(Task to complete)
Exclude the pictures and transcribe the rest of the data below exactly.

(Input data)
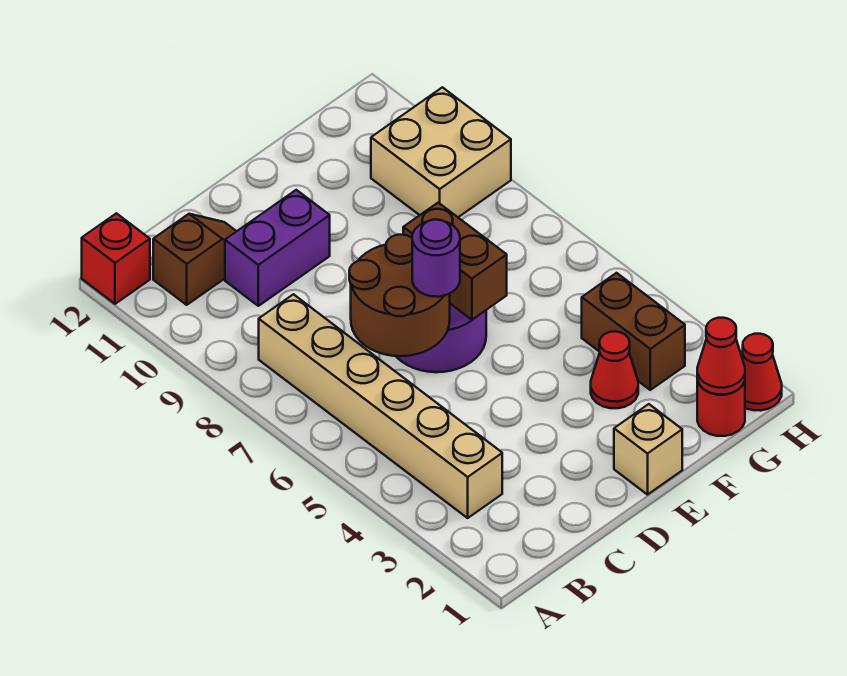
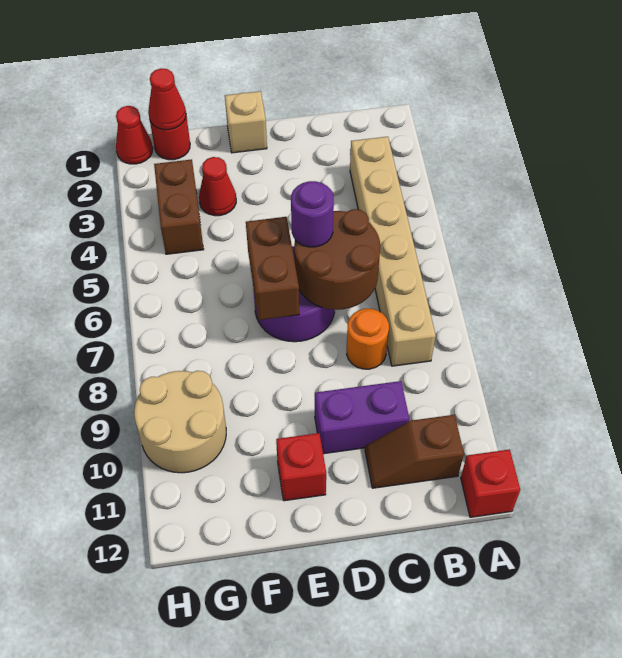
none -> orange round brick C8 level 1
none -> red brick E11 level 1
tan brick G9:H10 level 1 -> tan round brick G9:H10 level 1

(Response)
none -> orange round brick C8 level 1
none -> red brick E11 level 1
tan brick G9:H10 level 1 -> tan round brick G9:H10 level 1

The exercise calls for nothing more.